- **WHAT YOU SHOULD DO**
Please copy exactly the line that contains "(141, 486) = (513, 125): none" and every line after it through the end of the records, leaving the pictures out.

Spatial object tracking data:
━━━━━━━━━━━━━━━━━━━━━━━━━━━━━━

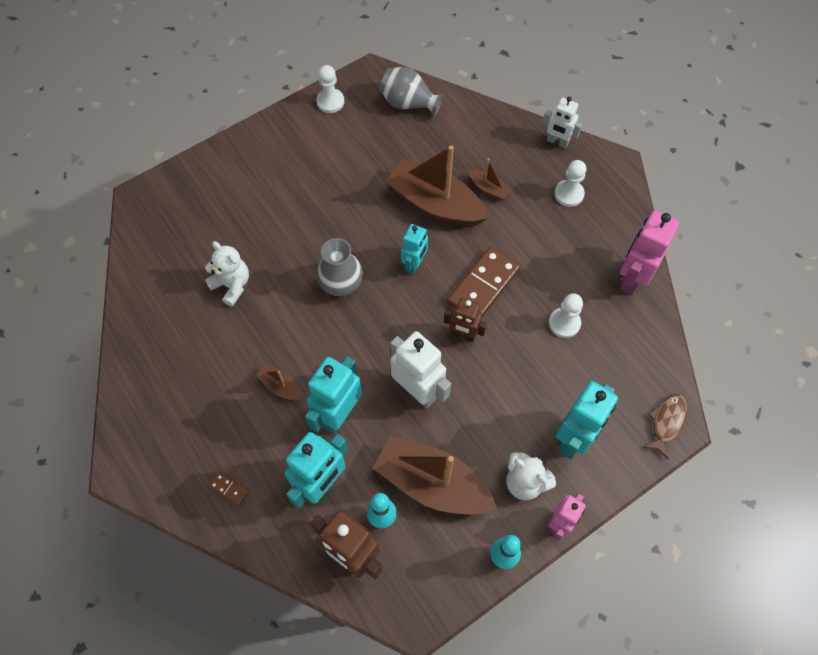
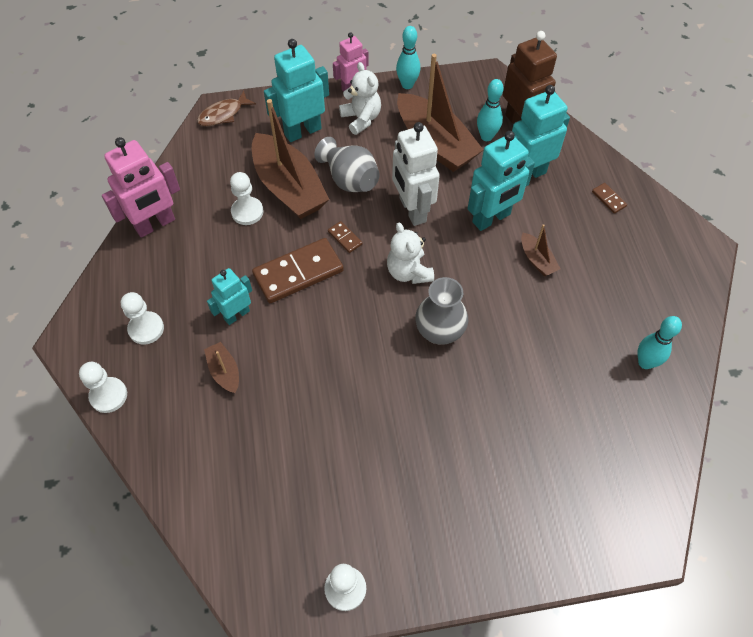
camera: 155 degrees left, 5 degrees down
(163, 327) = (645, 362): none -> turquoise bowling pin
(232, 285) = (558, 378): white teddy bear -> white teddy bear (408, 272)
(409, 103) = (244, 535): grey vase -> grey vase (349, 179)
(414, 264) = (353, 321): turquoise robot -> turquoise robot (236, 315)
(435, 203) = (293, 379): brown boat -> brown boat (289, 187)
(463, 335) = (345, 238): brown robot -> brown domino
(557, 142) = (108, 395): white robot -> white pawn

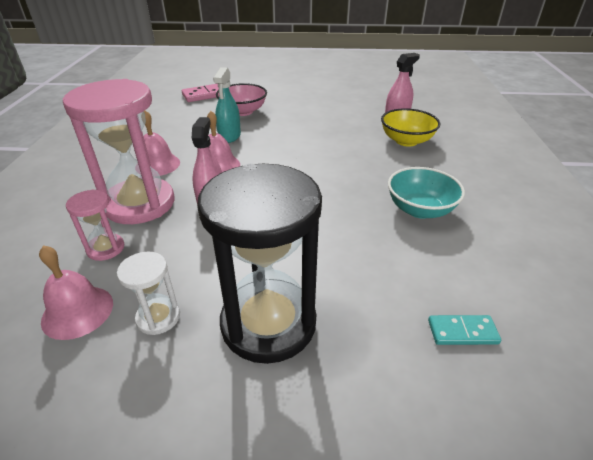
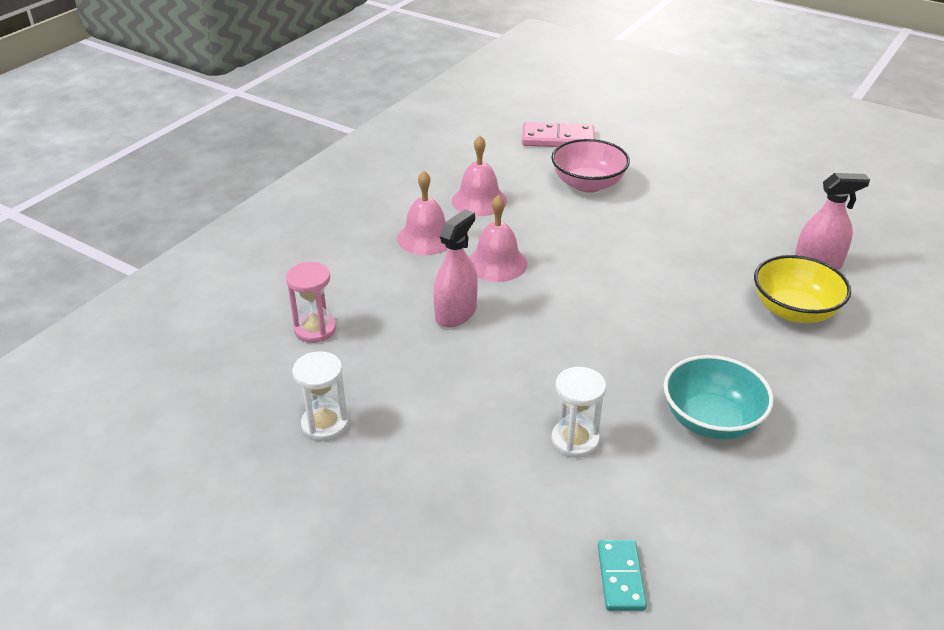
camera: 30 degrees right, 0 degrees up
(77, 311) = (259, 387): pink bell -> pink bell (479, 200)
(140, 204) = (377, 286): pink hourglass -> none
(229, 136) = (541, 221): turquoise spray bottle -> none
(268, 323) = (423, 475): black hourglass -> none
(354, 252) = (575, 440): none -> white hourglass
(462, 332) = (621, 577): turquoise domino -> turquoise domino turned 60 degrees clockwise

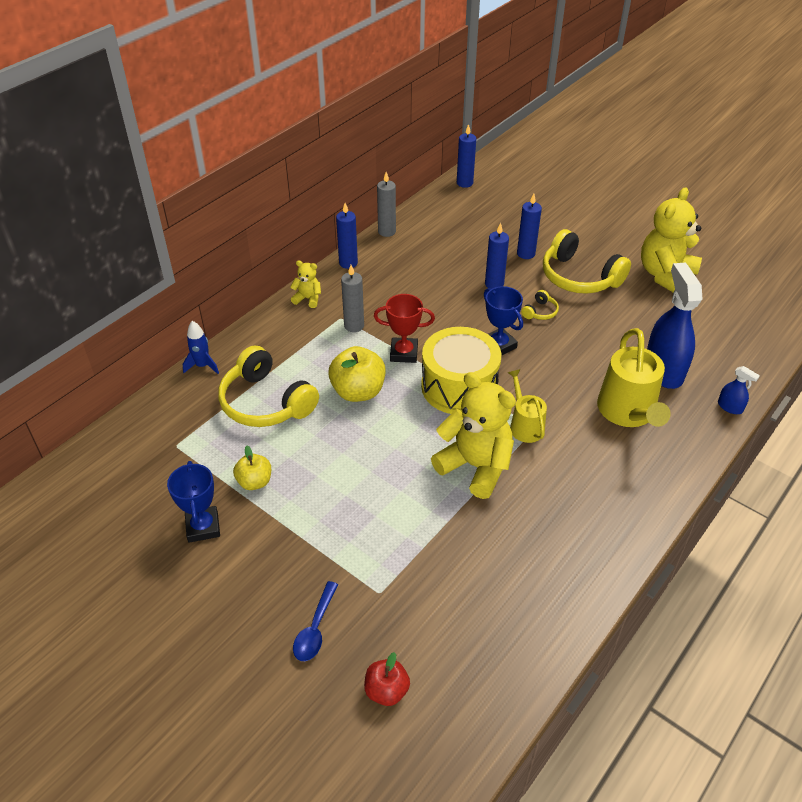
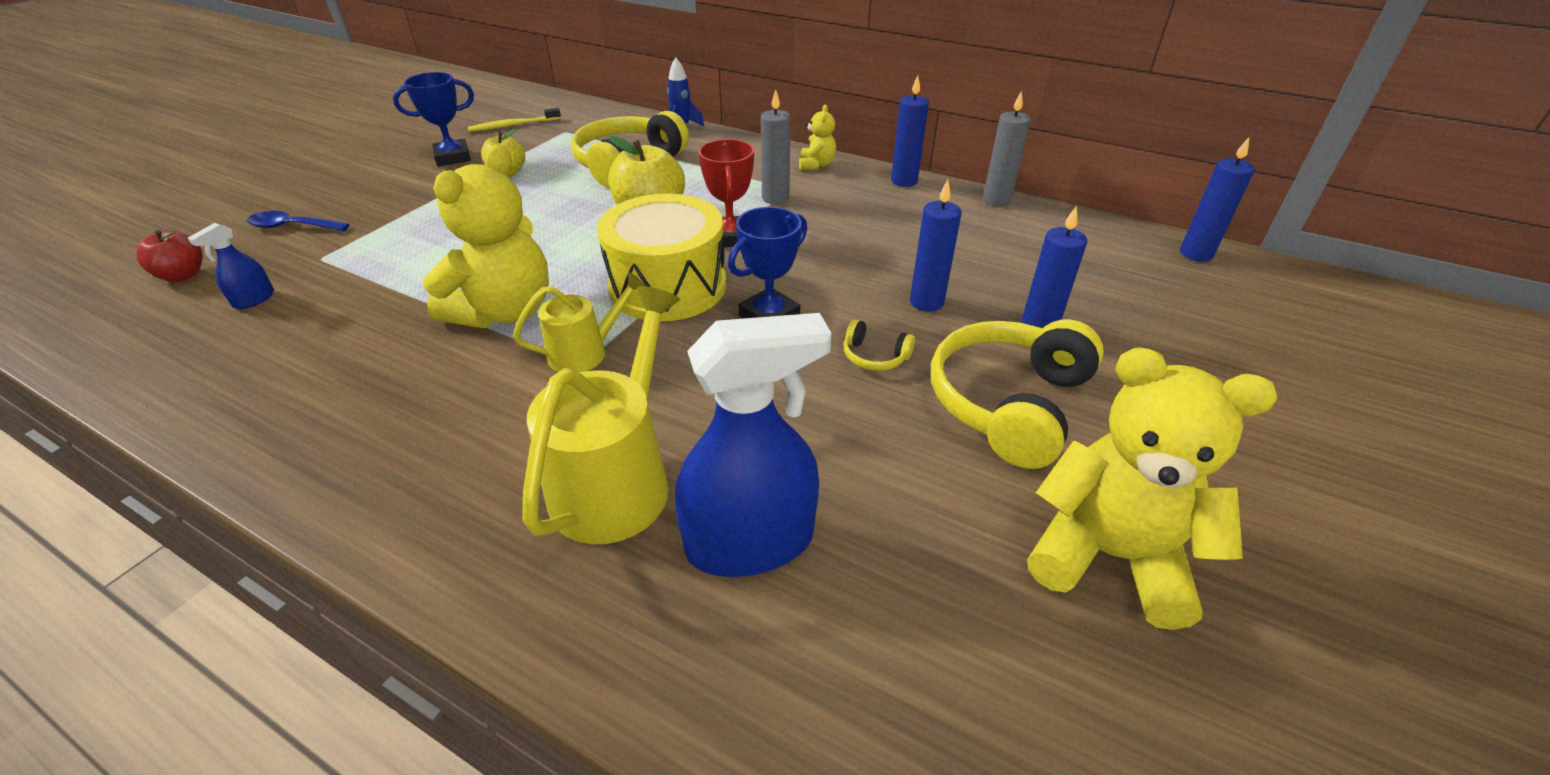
camera: 80 degrees right, 5 degrees down
(141, 486) = (513, 125): none -> yellow toothbrush
(628, 412) = (617, 480): yellow watering can -> yellow watering can turned 120 degrees clockwise
(730, 407) = (638, 679): blue spray bottle -> blue spray bottle (254, 299)

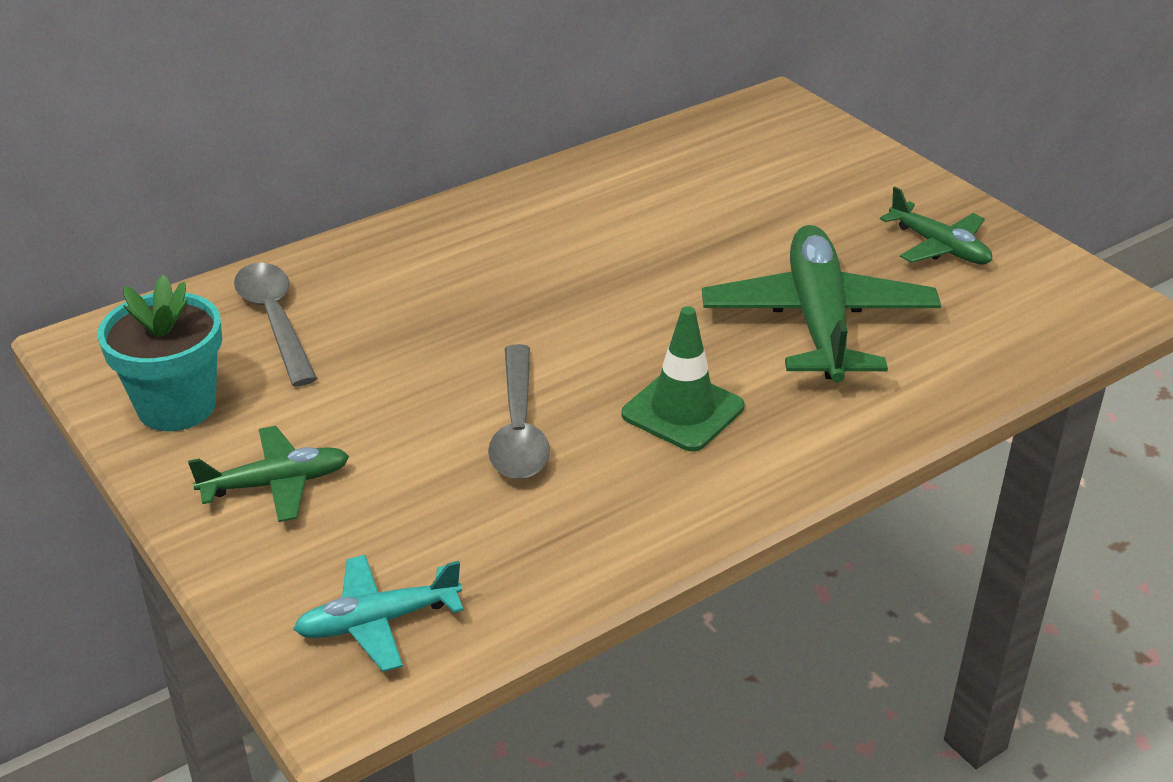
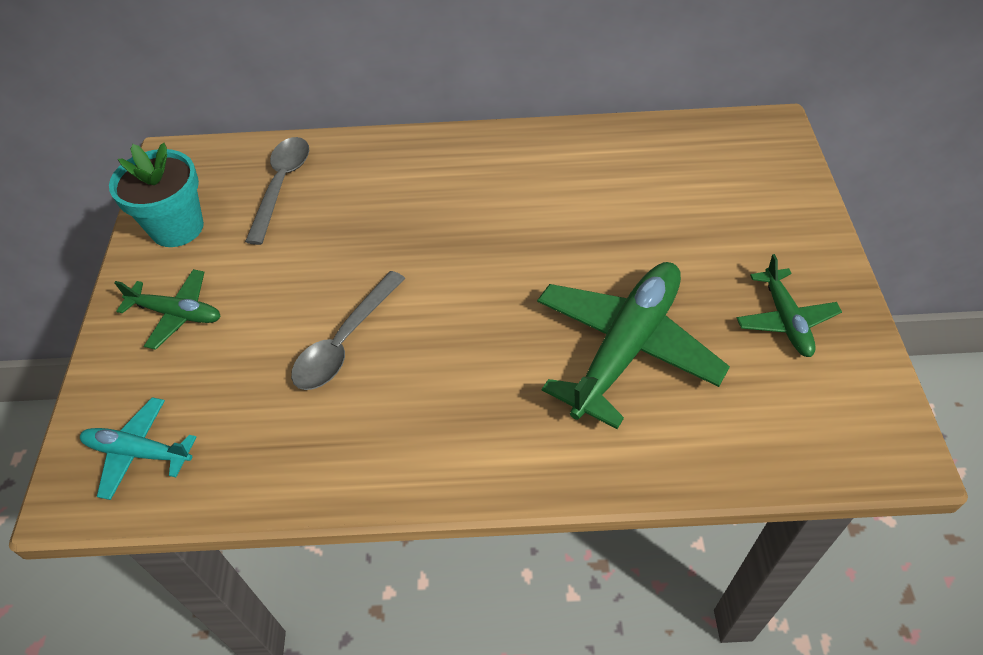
camera: 35 degrees right, 15 degrees up
(683, 411) = (460, 381): green traffic cone -> none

━━━━━━━━━━━━━━━━━━━━━━━━━━━━━━

- **SOLVED EXERCISE**
(141, 486) = (513, 125): none -> yellow toothbrush
(628, 412) = (617, 480): yellow watering can -> yellow watering can turned 120 degrees clockwise
(730, 407) = (638, 679): blue spray bottle -> blue spray bottle (254, 299)

camera: 35 degrees right, 15 degrees up
(683, 411) = (460, 381): green traffic cone -> none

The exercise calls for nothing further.